» EXERCISE GOAL: The data below holds a line containing "The second view gained the brown banana" and a line containing "The blue egg"; please quote exactly those two lines and every line between them, and nothing else.

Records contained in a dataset
BEGIN

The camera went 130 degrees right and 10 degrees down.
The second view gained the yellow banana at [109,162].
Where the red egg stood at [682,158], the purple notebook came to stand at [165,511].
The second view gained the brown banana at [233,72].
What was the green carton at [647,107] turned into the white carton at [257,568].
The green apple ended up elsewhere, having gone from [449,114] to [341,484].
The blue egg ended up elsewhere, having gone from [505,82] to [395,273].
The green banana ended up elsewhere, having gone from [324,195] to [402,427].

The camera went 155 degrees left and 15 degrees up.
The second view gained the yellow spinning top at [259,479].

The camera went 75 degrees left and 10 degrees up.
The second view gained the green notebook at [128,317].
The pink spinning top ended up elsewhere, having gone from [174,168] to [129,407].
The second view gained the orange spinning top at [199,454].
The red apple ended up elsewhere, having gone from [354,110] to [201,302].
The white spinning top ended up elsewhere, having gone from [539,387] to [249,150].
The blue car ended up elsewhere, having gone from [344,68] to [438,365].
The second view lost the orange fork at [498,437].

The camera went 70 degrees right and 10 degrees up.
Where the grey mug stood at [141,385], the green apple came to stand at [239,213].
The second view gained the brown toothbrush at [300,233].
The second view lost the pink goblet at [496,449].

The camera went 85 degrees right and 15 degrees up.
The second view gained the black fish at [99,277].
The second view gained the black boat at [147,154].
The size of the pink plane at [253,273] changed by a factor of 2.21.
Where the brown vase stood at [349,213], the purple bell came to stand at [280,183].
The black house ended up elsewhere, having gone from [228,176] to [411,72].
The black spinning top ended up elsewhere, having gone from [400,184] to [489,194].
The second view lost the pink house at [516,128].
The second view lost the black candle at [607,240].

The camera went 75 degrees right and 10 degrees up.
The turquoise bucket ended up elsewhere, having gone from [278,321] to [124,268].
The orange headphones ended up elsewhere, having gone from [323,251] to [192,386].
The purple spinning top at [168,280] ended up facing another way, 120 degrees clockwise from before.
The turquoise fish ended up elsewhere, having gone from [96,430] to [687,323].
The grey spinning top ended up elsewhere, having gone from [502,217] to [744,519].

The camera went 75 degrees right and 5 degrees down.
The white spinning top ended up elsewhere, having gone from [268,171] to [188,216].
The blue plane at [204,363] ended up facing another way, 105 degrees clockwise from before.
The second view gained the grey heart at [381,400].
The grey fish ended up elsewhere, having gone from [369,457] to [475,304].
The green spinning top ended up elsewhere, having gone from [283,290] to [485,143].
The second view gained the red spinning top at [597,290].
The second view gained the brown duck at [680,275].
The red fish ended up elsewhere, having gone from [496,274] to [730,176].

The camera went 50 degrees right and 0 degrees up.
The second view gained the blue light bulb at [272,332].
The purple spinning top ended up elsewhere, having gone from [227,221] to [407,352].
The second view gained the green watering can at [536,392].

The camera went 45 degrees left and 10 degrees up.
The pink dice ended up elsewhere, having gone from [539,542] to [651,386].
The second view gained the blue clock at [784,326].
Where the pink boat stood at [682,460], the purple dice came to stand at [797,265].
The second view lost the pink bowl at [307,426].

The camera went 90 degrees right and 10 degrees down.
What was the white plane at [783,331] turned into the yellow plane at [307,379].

END

» OUTPUT:
The second view gained the brown banana at [233,72].
What was the green carton at [647,107] turned into the white carton at [257,568].
The green apple ended up elsewhere, having gone from [449,114] to [341,484].
The blue egg ended up elsewhere, having gone from [505,82] to [395,273].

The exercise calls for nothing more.